[Object inventory comparisons]
------------------------------------------------
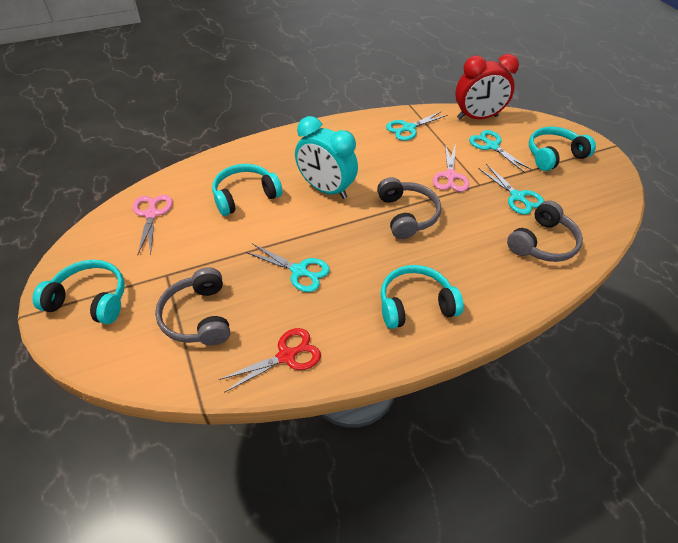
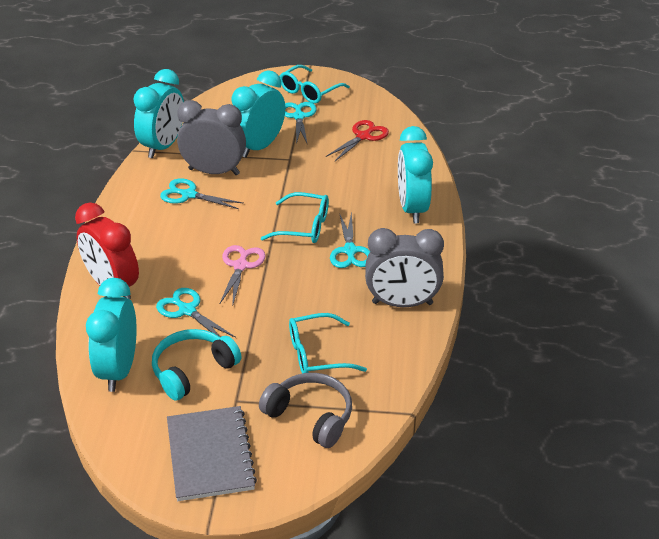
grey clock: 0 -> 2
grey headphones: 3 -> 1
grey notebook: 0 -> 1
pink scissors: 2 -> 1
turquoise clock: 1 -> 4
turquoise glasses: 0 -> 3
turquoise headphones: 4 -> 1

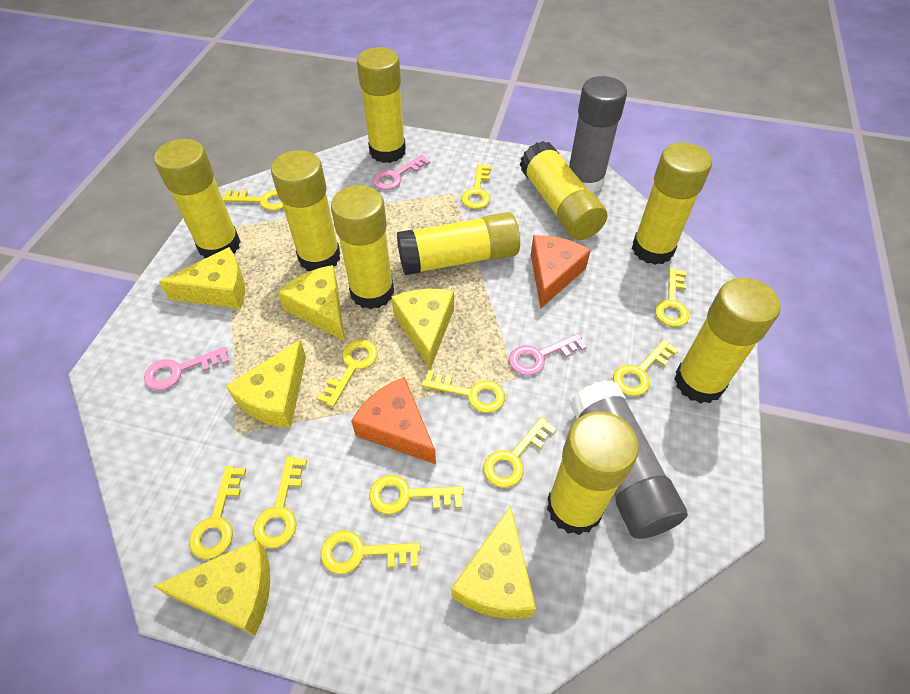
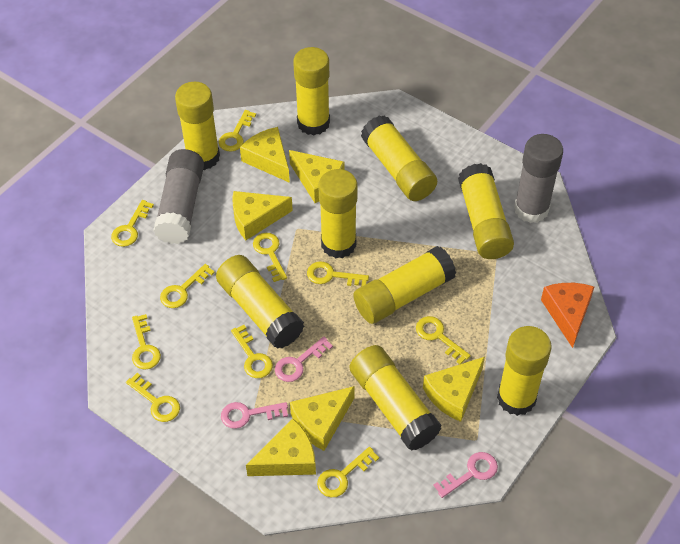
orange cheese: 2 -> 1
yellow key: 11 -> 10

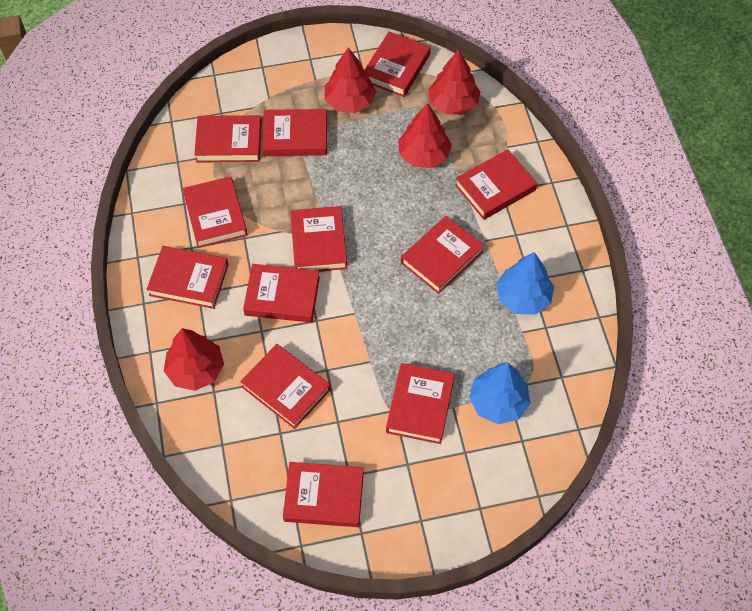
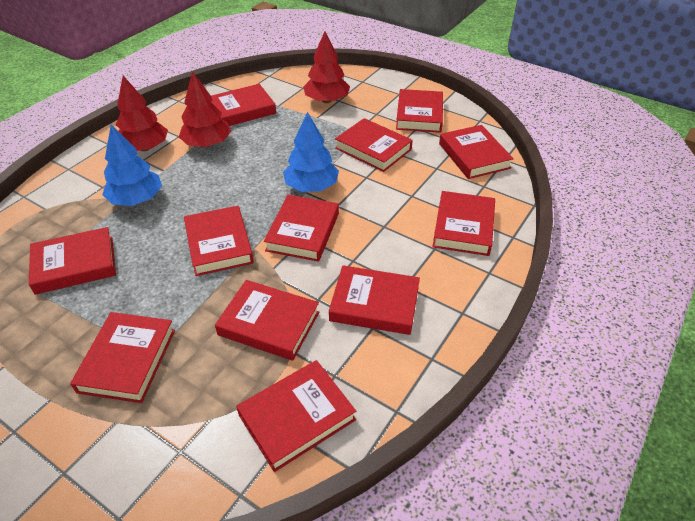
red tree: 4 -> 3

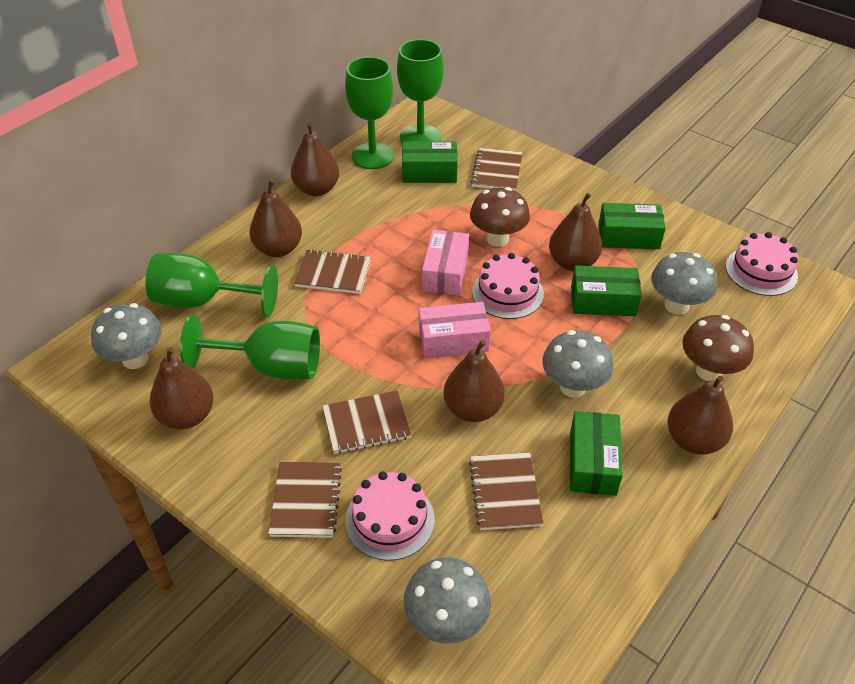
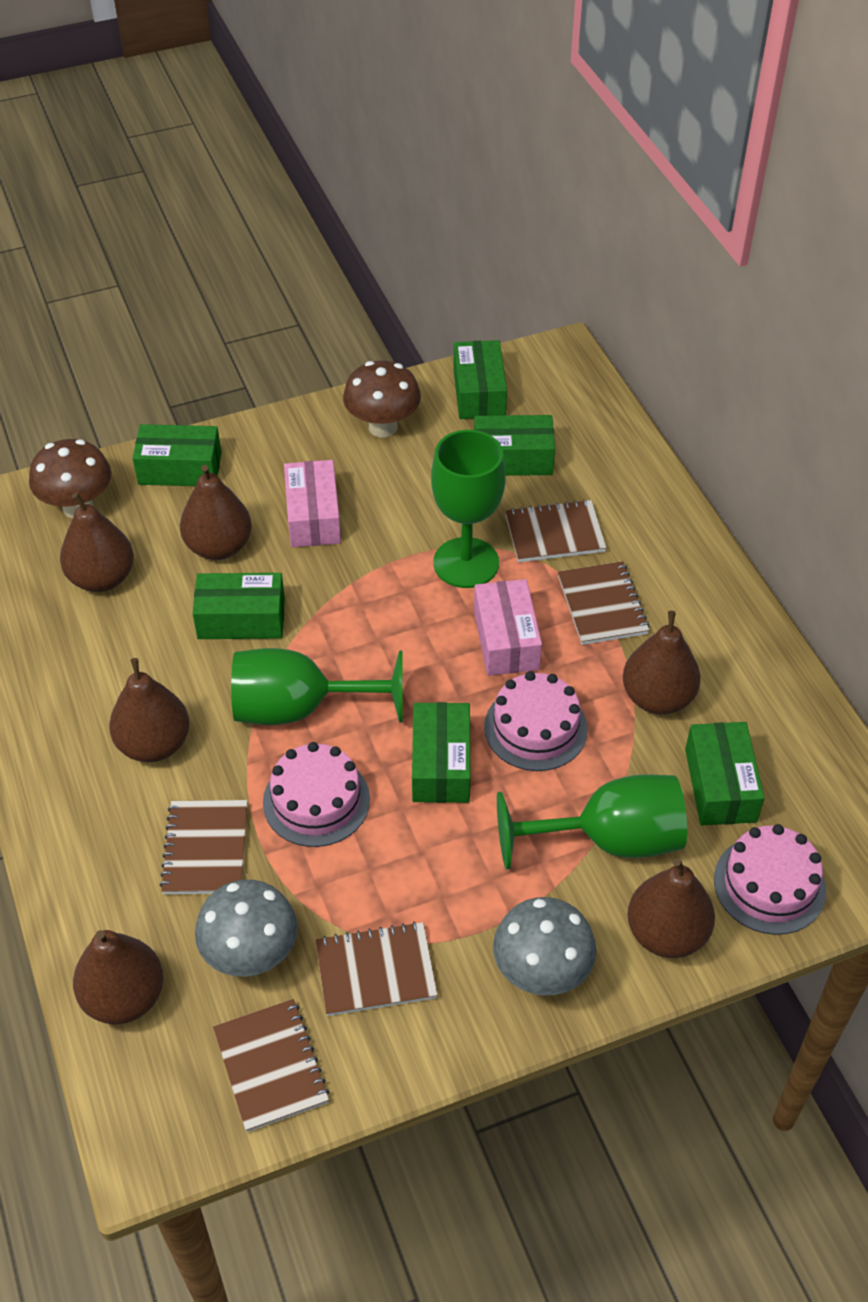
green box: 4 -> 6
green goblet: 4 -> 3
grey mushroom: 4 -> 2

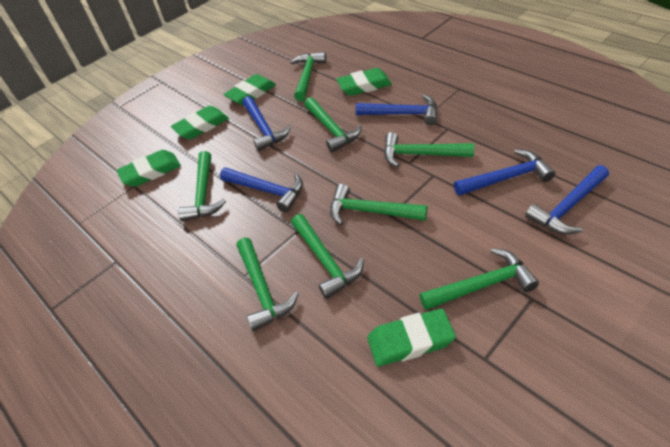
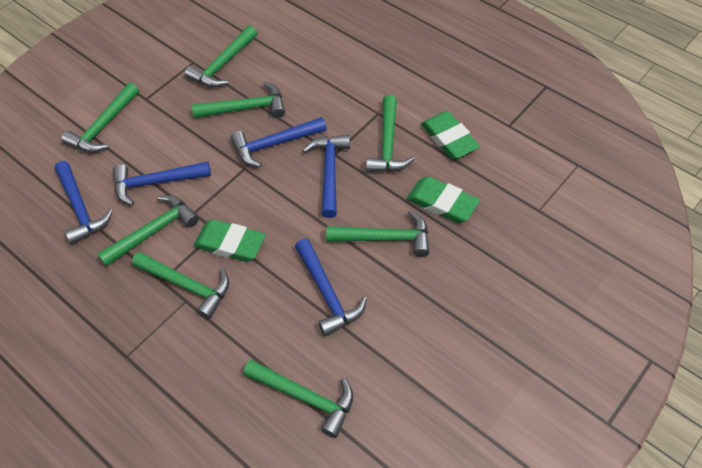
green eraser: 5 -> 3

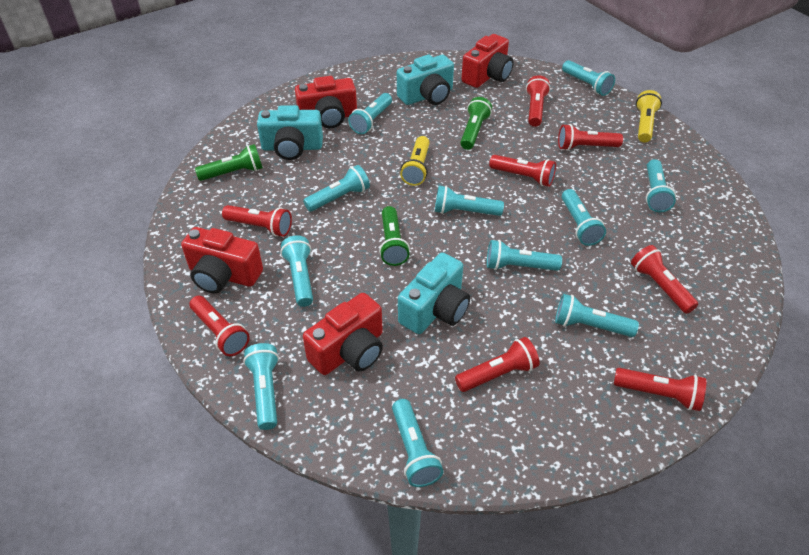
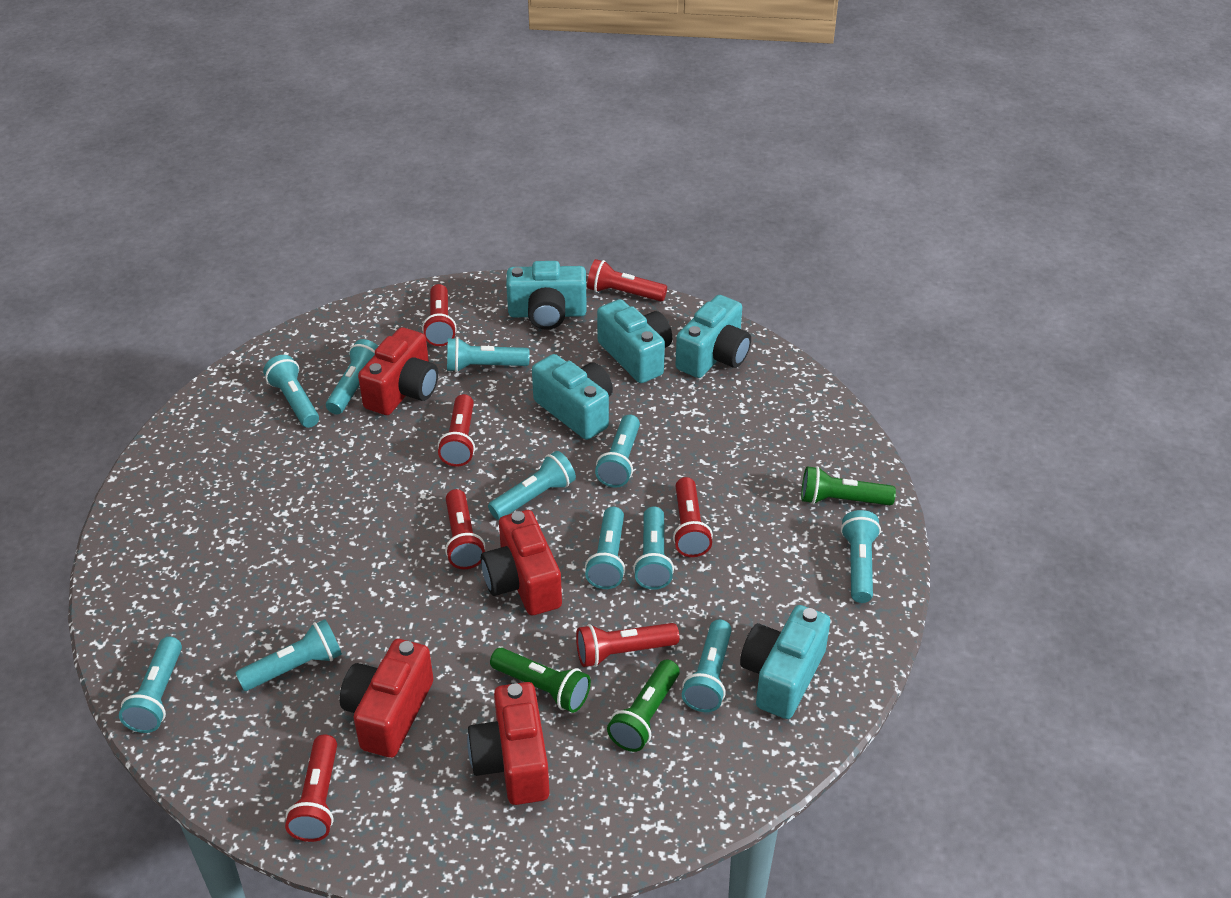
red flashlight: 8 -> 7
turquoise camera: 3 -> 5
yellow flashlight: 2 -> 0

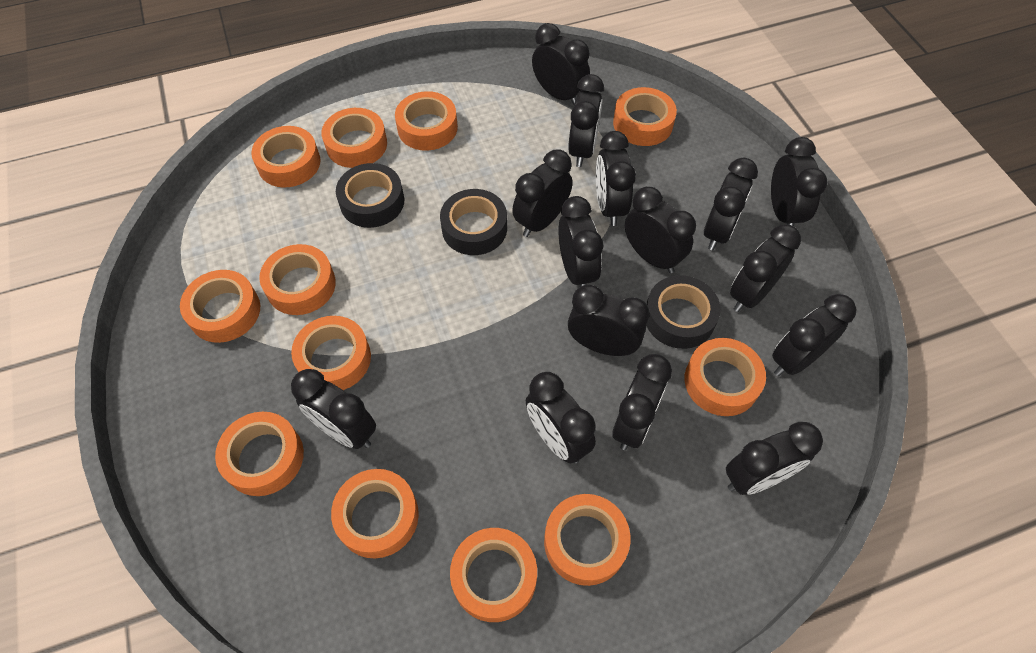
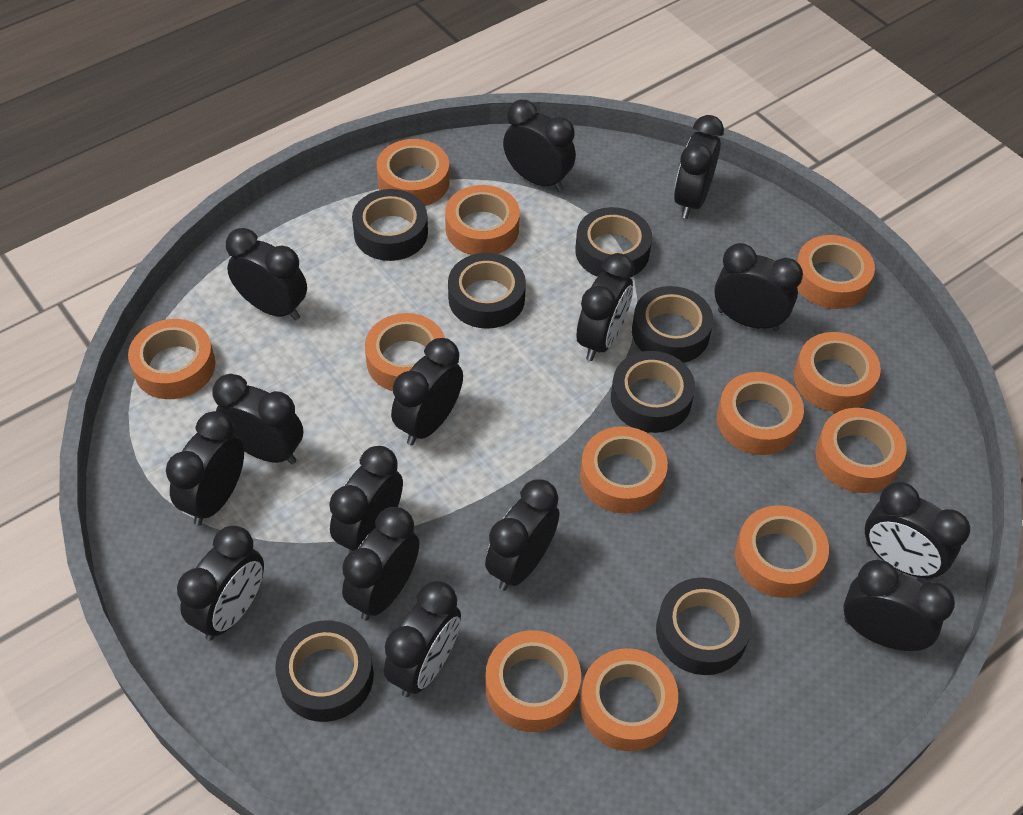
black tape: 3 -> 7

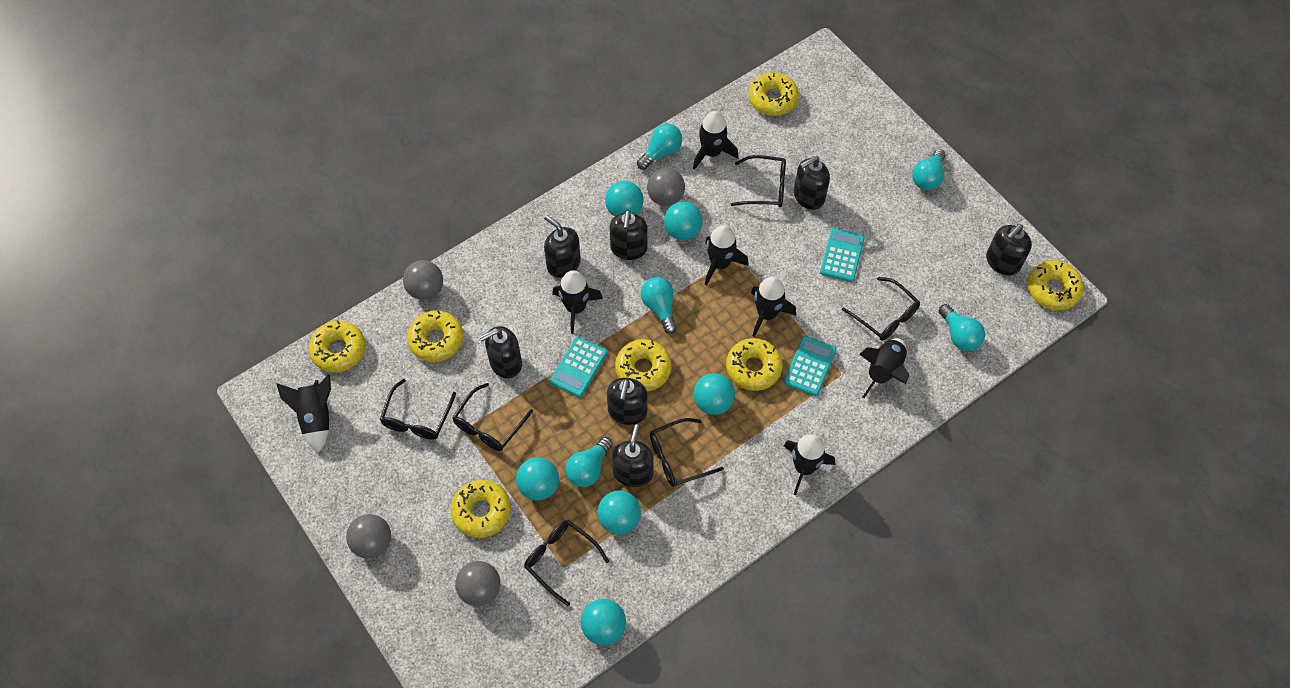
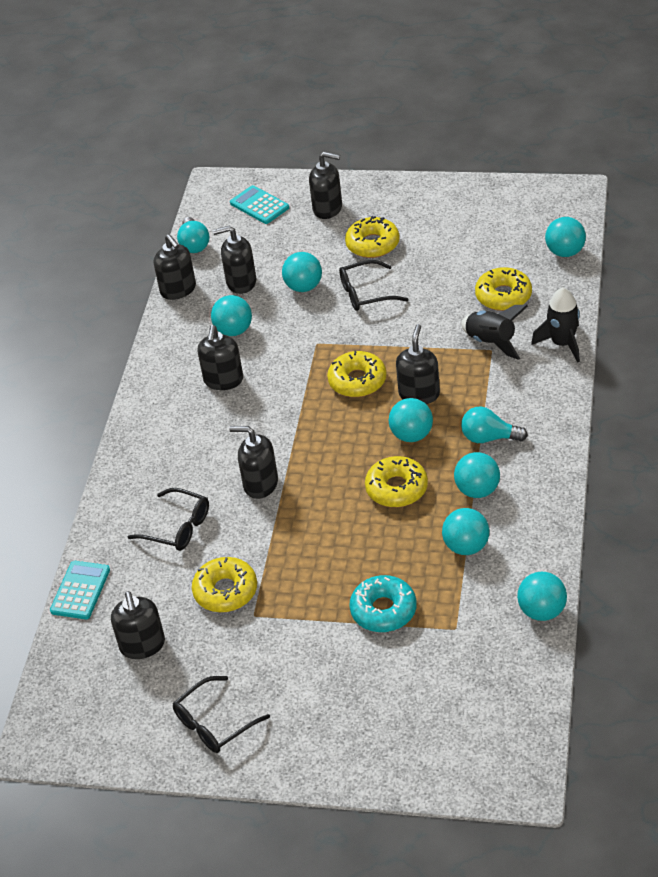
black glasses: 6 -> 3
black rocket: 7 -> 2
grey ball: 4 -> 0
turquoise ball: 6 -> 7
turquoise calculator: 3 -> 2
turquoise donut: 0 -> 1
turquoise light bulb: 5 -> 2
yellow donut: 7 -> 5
------------------------------------------------
> _Problem requirements_
From the first line to the last, print the records exactly; leave out the pictures.

> _Output for this exercise_
grey clock: 0 -> 2
grey headphones: 3 -> 1
grey notebook: 0 -> 1
pink scissors: 2 -> 1
turquoise clock: 1 -> 4
turquoise glasses: 0 -> 3
turquoise headphones: 4 -> 1

orange cheese: 2 -> 1
yellow key: 11 -> 10

red tree: 4 -> 3

green box: 4 -> 6
green goblet: 4 -> 3
grey mushroom: 4 -> 2

green eraser: 5 -> 3

red flashlight: 8 -> 7
turquoise camera: 3 -> 5
yellow flashlight: 2 -> 0

black tape: 3 -> 7

black glasses: 6 -> 3
black rocket: 7 -> 2
grey ball: 4 -> 0
turquoise ball: 6 -> 7
turquoise calculator: 3 -> 2
turquoise donut: 0 -> 1
turquoise light bulb: 5 -> 2
yellow donut: 7 -> 5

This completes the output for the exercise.